====== Material shown ======
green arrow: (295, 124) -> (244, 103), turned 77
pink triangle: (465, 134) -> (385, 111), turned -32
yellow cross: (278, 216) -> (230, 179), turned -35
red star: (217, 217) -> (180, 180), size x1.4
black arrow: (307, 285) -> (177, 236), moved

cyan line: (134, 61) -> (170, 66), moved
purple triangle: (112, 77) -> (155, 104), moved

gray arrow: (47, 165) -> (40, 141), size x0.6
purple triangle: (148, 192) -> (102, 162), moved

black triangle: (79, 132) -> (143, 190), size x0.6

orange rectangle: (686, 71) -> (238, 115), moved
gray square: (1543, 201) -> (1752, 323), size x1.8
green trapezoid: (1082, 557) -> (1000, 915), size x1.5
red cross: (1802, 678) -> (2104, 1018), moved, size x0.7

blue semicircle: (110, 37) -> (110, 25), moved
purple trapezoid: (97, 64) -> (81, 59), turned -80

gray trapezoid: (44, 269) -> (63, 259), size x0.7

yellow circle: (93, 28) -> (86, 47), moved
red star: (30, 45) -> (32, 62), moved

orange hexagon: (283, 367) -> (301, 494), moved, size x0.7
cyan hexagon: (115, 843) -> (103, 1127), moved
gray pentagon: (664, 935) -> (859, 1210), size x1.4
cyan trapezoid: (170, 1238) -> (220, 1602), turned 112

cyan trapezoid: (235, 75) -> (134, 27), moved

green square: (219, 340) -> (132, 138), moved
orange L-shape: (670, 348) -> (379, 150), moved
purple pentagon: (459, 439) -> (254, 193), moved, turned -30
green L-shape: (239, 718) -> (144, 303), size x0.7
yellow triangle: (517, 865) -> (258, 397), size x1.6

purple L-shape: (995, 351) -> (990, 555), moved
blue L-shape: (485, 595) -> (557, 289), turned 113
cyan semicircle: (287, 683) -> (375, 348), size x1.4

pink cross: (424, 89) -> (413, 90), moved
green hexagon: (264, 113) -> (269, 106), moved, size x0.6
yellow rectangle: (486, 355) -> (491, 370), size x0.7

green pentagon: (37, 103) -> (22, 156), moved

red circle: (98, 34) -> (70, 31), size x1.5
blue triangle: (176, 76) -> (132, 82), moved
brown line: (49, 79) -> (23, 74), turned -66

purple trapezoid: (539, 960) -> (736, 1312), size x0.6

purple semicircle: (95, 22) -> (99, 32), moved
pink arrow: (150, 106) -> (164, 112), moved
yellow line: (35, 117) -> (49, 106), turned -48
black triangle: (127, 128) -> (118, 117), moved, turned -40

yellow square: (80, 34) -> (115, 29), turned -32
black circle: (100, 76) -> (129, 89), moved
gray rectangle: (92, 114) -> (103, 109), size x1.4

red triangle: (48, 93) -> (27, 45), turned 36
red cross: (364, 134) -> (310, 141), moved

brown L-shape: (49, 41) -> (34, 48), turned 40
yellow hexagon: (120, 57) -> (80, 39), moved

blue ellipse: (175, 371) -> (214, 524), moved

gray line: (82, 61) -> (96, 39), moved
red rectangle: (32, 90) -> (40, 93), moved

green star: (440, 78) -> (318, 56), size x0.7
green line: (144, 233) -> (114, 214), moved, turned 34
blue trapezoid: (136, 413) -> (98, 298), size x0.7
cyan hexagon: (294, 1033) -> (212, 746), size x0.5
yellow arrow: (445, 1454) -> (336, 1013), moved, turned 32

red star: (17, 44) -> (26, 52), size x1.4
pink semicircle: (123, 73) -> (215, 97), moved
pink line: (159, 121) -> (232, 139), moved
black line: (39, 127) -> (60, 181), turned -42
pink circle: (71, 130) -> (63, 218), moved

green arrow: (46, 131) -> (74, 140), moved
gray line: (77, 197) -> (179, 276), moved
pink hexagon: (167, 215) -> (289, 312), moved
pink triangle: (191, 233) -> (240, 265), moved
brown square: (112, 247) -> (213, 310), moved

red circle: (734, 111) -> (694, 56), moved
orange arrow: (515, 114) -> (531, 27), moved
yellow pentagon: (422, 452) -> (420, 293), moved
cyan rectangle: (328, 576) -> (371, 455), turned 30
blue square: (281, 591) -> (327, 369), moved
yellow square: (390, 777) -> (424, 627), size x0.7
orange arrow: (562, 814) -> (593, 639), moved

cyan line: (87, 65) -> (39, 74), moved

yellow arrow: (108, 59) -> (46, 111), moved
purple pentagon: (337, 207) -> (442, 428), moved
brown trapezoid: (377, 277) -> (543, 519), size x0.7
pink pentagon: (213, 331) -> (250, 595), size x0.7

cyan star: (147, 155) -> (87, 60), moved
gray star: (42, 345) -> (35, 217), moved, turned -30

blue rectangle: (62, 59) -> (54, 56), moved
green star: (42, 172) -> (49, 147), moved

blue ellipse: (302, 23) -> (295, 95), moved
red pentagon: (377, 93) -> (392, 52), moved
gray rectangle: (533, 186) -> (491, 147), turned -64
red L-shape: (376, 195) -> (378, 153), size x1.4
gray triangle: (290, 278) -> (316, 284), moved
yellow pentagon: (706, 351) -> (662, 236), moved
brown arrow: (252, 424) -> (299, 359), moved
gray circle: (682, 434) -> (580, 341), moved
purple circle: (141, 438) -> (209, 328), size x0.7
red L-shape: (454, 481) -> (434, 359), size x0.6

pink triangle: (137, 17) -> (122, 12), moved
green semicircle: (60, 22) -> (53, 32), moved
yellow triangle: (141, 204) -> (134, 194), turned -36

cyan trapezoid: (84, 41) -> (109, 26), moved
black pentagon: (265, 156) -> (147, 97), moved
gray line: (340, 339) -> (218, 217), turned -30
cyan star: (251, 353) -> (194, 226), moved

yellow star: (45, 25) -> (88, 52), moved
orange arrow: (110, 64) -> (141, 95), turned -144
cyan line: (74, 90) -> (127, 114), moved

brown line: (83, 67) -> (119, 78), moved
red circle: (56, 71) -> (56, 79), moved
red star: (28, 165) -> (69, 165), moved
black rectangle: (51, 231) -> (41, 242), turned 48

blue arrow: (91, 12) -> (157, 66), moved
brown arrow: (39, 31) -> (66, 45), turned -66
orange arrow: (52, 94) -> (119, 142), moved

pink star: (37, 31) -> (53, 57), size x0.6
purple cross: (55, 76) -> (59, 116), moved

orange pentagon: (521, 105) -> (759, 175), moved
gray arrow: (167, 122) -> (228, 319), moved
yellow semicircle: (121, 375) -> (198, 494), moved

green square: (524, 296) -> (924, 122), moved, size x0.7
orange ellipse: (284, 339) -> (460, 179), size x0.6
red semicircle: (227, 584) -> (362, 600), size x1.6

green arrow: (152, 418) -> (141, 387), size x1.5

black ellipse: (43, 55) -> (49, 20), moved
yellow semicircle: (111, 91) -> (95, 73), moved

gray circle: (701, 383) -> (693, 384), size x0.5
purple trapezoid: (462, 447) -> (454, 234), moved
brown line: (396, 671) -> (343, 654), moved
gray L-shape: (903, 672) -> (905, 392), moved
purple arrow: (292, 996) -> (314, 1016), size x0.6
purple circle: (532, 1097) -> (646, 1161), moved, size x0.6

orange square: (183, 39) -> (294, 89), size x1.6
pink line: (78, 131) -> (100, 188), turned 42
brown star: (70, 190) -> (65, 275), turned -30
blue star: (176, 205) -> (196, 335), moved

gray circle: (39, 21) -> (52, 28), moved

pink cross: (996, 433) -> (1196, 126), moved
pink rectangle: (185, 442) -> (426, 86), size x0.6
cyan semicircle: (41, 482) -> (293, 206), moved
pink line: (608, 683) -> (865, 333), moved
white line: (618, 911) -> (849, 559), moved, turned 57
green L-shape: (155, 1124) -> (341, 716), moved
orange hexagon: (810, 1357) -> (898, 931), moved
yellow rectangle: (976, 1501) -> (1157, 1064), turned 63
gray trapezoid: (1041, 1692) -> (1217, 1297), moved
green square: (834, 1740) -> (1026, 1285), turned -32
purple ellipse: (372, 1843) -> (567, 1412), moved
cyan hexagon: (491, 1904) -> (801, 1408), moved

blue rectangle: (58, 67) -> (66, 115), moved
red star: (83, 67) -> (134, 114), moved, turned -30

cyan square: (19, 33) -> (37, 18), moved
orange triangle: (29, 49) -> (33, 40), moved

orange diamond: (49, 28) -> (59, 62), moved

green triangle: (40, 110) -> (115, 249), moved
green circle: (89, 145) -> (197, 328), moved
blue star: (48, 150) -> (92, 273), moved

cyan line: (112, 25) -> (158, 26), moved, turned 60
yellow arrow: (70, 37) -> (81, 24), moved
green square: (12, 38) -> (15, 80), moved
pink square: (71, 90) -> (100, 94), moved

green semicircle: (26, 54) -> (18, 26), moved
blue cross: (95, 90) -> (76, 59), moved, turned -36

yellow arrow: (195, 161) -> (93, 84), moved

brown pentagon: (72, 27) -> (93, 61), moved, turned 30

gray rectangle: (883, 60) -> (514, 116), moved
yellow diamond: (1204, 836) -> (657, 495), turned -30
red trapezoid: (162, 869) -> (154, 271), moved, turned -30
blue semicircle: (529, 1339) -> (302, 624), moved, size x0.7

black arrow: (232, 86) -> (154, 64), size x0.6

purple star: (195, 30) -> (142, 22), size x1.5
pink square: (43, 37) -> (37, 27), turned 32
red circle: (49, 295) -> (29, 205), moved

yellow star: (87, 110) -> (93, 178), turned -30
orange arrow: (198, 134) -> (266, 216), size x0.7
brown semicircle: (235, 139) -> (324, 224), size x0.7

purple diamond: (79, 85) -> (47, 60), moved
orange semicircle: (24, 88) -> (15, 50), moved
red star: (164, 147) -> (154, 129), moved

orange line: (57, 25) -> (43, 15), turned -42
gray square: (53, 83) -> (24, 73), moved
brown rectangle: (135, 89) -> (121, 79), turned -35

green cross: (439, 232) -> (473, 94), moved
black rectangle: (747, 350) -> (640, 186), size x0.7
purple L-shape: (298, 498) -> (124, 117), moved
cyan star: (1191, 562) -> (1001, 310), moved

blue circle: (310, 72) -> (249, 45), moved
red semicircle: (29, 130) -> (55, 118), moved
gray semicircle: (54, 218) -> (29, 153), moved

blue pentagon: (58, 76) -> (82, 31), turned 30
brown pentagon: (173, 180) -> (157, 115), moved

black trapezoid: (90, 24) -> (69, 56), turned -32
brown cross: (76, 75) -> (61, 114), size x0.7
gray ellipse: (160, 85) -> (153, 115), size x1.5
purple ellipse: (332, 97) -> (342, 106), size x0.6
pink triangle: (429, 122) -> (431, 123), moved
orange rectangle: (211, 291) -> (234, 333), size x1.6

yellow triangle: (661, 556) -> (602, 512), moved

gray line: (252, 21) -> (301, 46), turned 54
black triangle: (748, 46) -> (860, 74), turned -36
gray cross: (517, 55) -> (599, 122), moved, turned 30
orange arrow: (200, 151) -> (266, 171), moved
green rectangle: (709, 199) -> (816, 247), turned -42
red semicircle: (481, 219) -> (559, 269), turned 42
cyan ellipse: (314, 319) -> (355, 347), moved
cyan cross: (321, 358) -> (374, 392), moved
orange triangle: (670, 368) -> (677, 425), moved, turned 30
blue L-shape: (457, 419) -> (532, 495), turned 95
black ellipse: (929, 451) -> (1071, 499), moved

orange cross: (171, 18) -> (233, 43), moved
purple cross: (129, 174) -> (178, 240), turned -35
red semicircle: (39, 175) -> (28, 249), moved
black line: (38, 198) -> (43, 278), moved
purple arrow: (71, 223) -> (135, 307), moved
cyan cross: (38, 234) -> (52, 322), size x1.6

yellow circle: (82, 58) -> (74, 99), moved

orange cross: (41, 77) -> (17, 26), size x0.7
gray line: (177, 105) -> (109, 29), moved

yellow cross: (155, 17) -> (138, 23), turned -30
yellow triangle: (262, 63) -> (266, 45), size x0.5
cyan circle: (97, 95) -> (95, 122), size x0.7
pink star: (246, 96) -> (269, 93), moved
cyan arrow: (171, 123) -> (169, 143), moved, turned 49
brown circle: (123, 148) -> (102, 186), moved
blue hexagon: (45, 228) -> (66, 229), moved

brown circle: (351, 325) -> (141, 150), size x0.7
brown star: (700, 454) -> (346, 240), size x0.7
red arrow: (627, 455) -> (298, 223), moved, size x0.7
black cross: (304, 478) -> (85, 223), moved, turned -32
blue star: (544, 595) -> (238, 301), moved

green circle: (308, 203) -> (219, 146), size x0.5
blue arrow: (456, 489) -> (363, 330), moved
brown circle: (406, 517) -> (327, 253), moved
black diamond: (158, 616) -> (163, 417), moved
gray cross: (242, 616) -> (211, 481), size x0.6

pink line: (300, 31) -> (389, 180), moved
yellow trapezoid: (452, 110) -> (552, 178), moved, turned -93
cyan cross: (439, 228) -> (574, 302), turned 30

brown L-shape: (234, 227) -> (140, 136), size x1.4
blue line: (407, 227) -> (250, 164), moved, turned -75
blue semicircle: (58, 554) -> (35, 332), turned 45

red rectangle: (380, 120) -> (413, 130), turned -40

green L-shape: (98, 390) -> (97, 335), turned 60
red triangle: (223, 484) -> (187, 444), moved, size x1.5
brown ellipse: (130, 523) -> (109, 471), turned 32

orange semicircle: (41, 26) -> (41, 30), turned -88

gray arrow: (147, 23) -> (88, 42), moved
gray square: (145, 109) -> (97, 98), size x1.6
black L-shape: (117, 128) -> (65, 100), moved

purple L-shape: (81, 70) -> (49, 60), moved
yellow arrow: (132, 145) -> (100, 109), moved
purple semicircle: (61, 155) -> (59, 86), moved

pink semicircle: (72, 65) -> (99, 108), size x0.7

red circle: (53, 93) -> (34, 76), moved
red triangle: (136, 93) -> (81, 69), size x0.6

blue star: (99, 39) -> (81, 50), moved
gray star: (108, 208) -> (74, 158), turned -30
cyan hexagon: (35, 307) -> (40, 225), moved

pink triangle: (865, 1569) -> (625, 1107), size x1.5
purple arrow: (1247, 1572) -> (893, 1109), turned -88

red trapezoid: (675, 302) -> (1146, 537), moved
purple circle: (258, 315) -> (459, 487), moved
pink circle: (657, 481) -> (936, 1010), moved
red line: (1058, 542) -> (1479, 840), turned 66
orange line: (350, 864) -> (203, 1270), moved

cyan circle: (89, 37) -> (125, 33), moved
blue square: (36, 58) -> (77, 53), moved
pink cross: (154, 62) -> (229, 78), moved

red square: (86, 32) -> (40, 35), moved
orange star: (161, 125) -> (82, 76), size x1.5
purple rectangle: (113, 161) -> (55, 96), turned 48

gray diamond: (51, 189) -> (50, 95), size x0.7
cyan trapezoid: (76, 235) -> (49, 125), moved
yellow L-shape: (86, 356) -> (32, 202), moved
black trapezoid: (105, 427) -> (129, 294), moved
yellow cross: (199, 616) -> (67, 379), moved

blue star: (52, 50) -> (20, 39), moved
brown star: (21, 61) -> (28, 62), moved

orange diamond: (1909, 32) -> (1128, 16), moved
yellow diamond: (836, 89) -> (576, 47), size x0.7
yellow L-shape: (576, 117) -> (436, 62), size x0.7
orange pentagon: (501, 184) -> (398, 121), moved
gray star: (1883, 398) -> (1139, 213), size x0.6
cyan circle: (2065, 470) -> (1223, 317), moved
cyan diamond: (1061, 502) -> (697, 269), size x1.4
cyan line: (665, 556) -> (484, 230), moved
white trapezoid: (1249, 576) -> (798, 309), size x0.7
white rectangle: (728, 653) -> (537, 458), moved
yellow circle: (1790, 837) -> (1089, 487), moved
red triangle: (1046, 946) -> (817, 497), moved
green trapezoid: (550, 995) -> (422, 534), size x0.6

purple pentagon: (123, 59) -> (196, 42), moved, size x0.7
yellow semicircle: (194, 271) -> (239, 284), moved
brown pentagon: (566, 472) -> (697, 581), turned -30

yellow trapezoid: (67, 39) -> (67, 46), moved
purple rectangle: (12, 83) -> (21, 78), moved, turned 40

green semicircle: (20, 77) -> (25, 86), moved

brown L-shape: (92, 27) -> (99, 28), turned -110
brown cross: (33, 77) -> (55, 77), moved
======
### Work instructions
Transcribe the entries above word for word, from the first line through the line containing "green hexagon: (264, 113)", and nothing else.

### Answer below
green arrow: (295, 124) -> (244, 103), turned 77
pink triangle: (465, 134) -> (385, 111), turned -32
yellow cross: (278, 216) -> (230, 179), turned -35
red star: (217, 217) -> (180, 180), size x1.4
black arrow: (307, 285) -> (177, 236), moved

cyan line: (134, 61) -> (170, 66), moved
purple triangle: (112, 77) -> (155, 104), moved

gray arrow: (47, 165) -> (40, 141), size x0.6
purple triangle: (148, 192) -> (102, 162), moved

black triangle: (79, 132) -> (143, 190), size x0.6

orange rectangle: (686, 71) -> (238, 115), moved
gray square: (1543, 201) -> (1752, 323), size x1.8
green trapezoid: (1082, 557) -> (1000, 915), size x1.5
red cross: (1802, 678) -> (2104, 1018), moved, size x0.7

blue semicircle: (110, 37) -> (110, 25), moved
purple trapezoid: (97, 64) -> (81, 59), turned -80

gray trapezoid: (44, 269) -> (63, 259), size x0.7

yellow circle: (93, 28) -> (86, 47), moved
red star: (30, 45) -> (32, 62), moved

orange hexagon: (283, 367) -> (301, 494), moved, size x0.7
cyan hexagon: (115, 843) -> (103, 1127), moved
gray pentagon: (664, 935) -> (859, 1210), size x1.4
cyan trapezoid: (170, 1238) -> (220, 1602), turned 112

cyan trapezoid: (235, 75) -> (134, 27), moved

green square: (219, 340) -> (132, 138), moved
orange L-shape: (670, 348) -> (379, 150), moved
purple pentagon: (459, 439) -> (254, 193), moved, turned -30
green L-shape: (239, 718) -> (144, 303), size x0.7
yellow triangle: (517, 865) -> (258, 397), size x1.6

purple L-shape: (995, 351) -> (990, 555), moved
blue L-shape: (485, 595) -> (557, 289), turned 113
cyan semicircle: (287, 683) -> (375, 348), size x1.4

pink cross: (424, 89) -> (413, 90), moved
green hexagon: (264, 113) -> (269, 106), moved, size x0.6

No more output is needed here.